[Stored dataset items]

# # # #

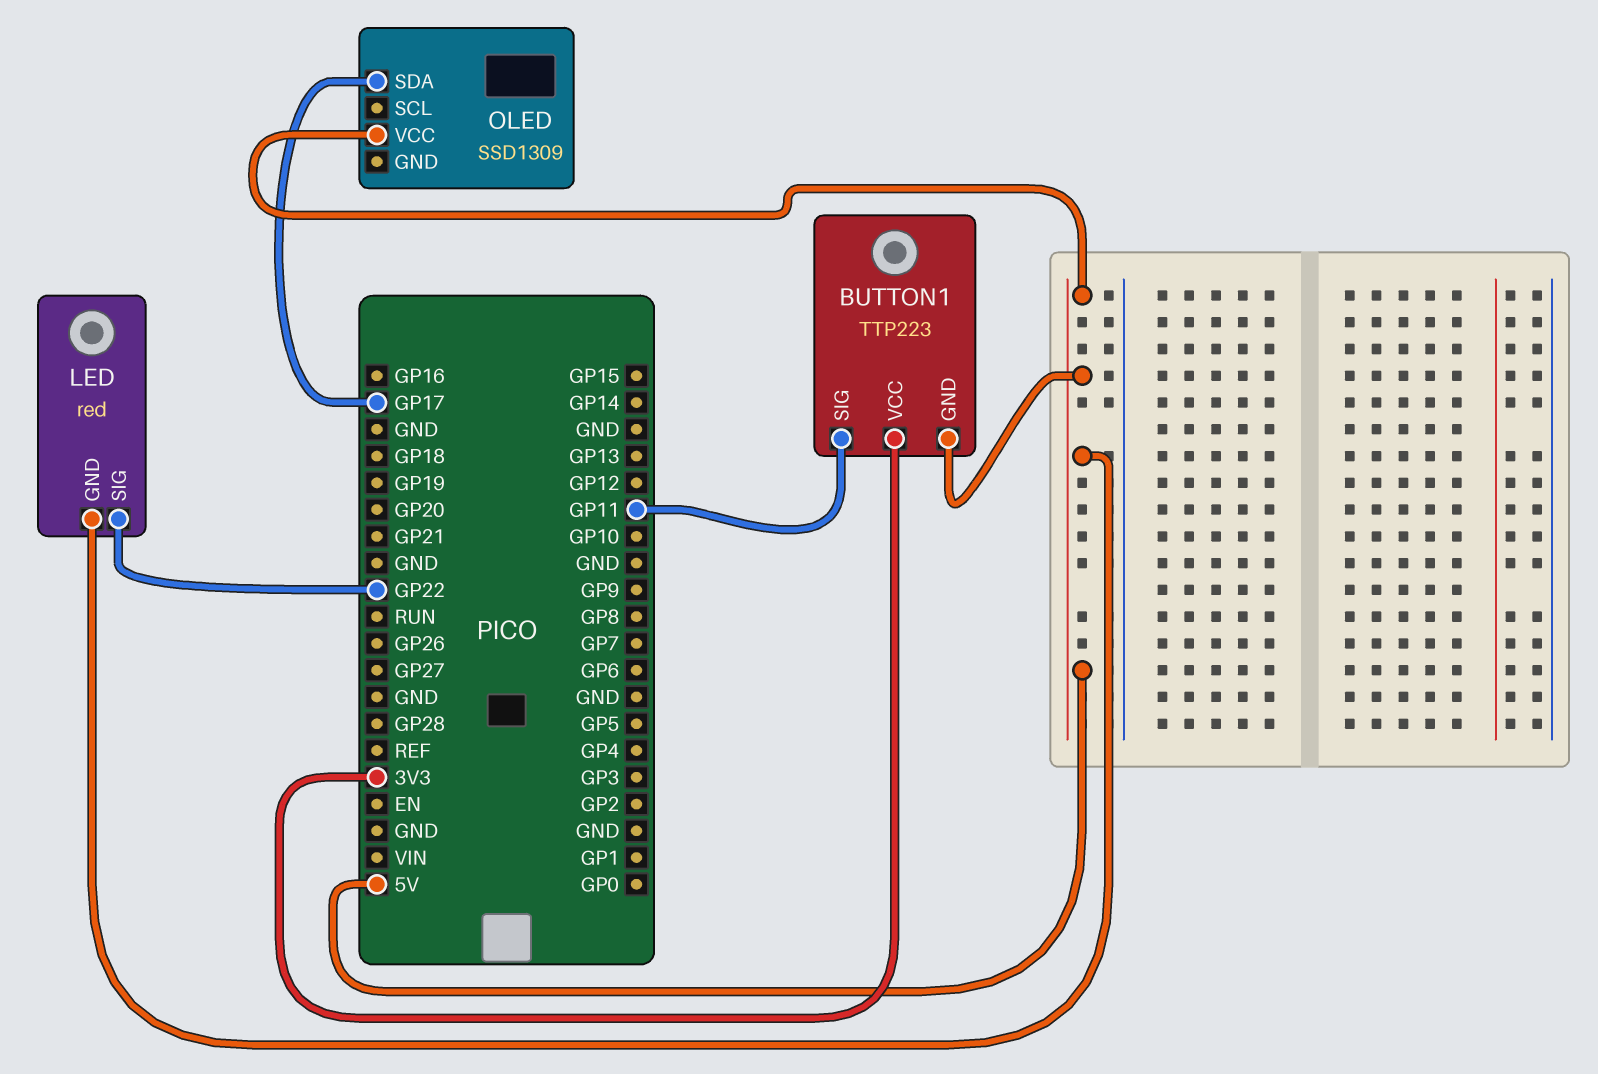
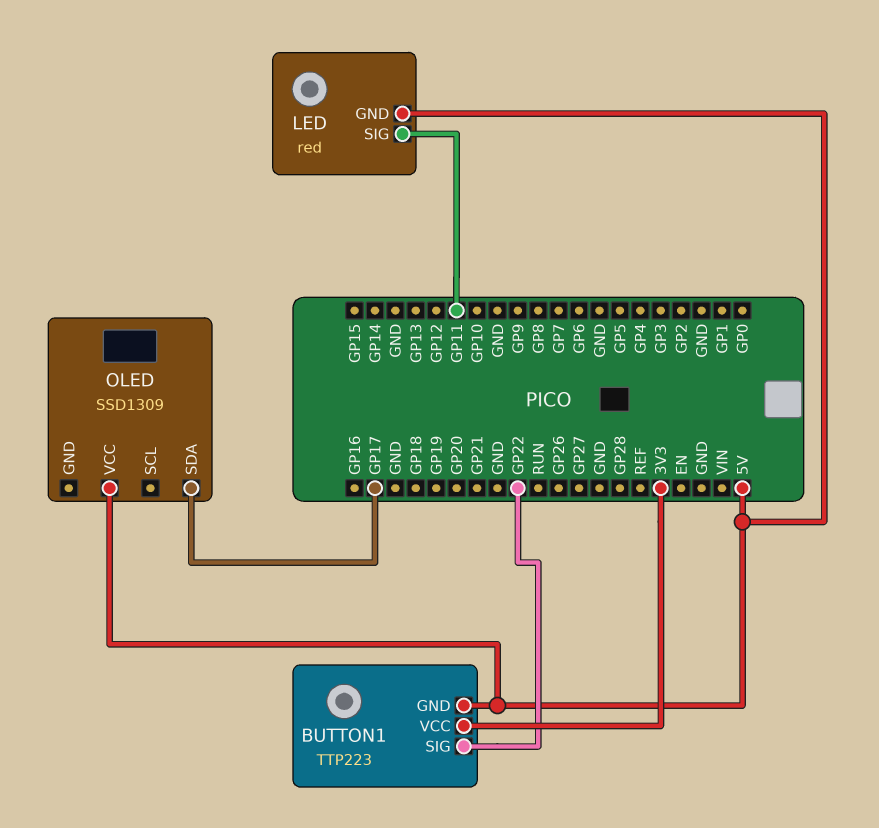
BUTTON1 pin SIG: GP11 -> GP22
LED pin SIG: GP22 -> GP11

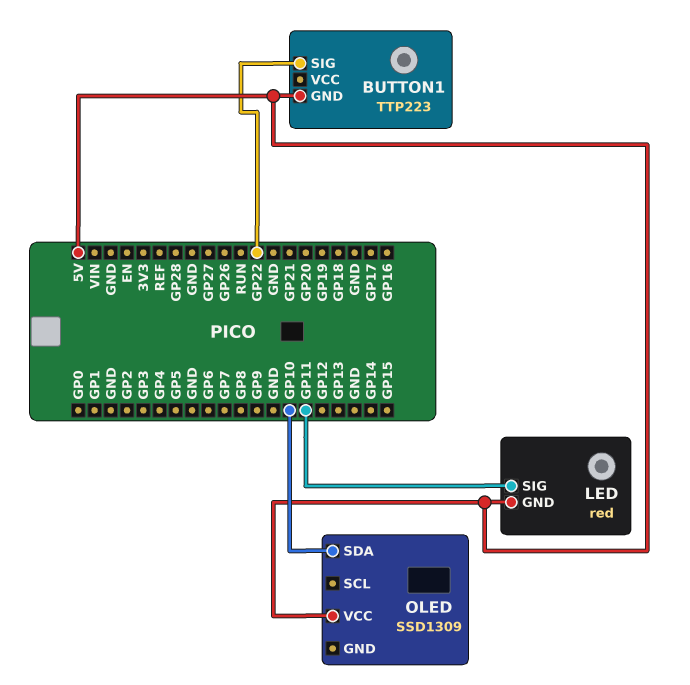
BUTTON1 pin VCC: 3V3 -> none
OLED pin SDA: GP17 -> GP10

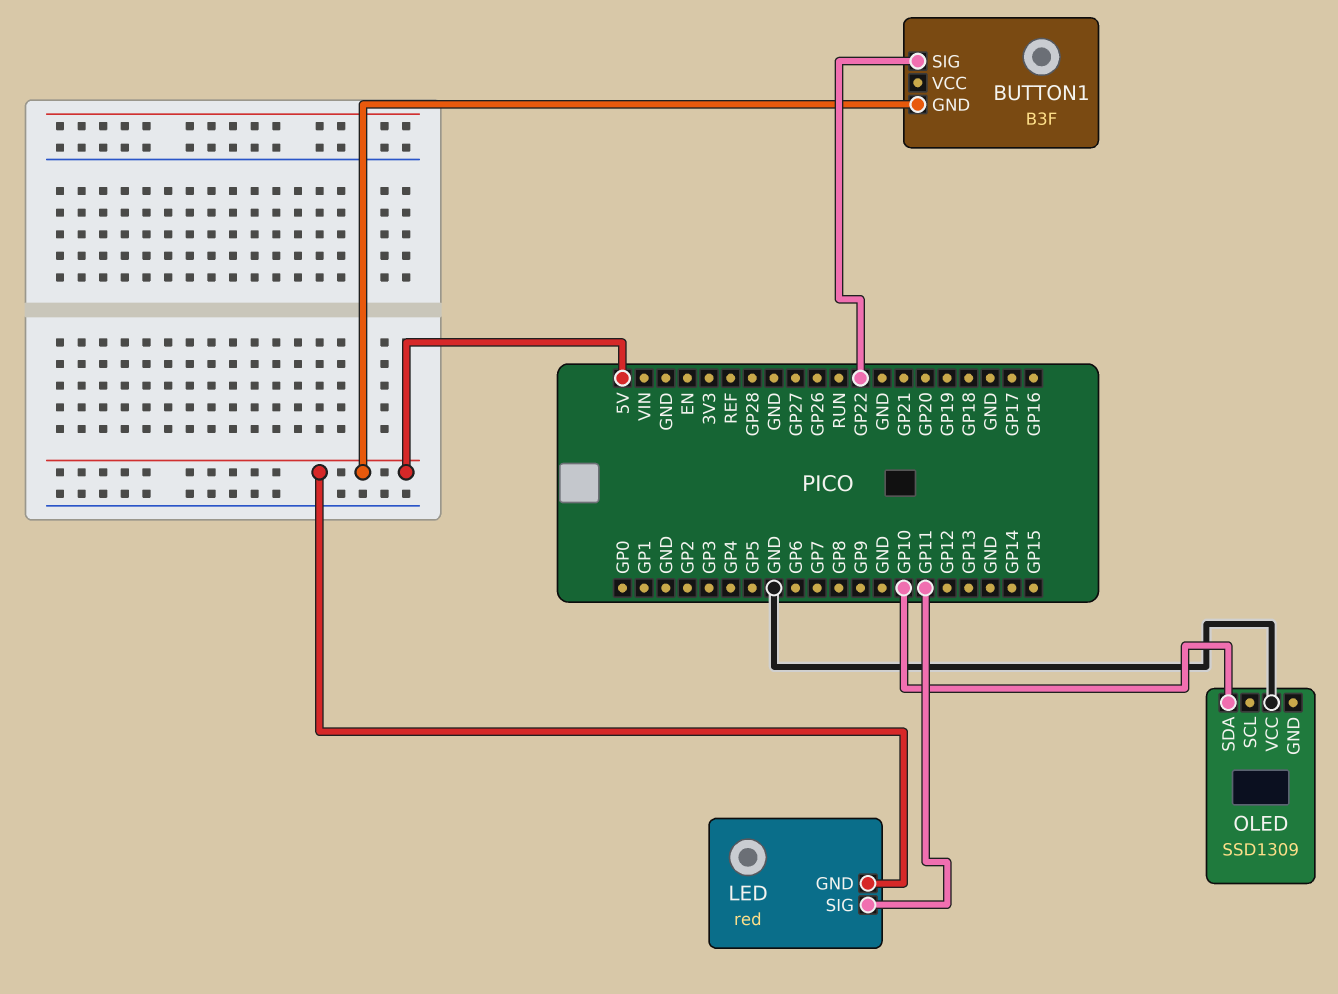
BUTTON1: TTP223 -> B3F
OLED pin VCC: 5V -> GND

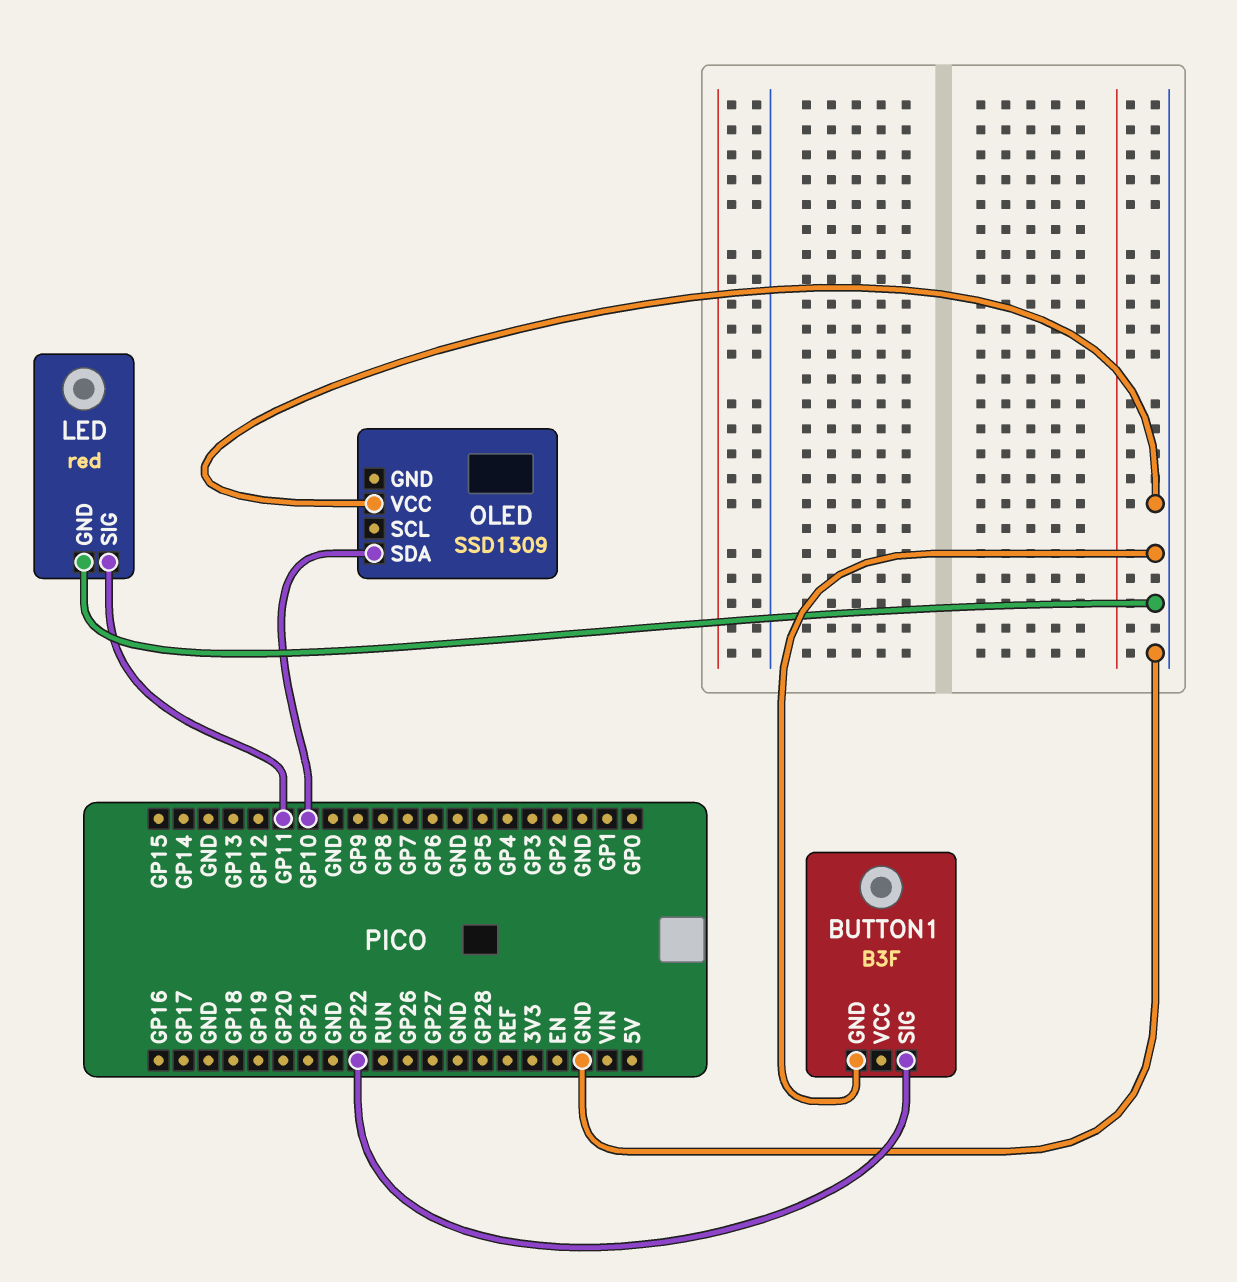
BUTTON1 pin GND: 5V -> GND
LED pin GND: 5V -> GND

# # # #

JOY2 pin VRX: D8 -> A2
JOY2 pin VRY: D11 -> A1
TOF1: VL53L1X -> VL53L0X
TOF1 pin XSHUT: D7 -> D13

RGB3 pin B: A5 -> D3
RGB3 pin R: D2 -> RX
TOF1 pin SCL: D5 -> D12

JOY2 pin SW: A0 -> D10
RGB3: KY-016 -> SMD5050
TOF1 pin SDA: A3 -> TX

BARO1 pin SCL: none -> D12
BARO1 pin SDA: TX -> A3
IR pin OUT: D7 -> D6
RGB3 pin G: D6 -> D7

# # # #

[Task statement] Which lines above run from the one containing "TOF1 pin SCL: D5 -> D12" down to the one containing "RGB3 pin G: D6 -> D7"? Repeat exactly those, both ends included, and nothing else.

[Worked solution]
TOF1 pin SCL: D5 -> D12

JOY2 pin SW: A0 -> D10
RGB3: KY-016 -> SMD5050
TOF1 pin SDA: A3 -> TX

BARO1 pin SCL: none -> D12
BARO1 pin SDA: TX -> A3
IR pin OUT: D7 -> D6
RGB3 pin G: D6 -> D7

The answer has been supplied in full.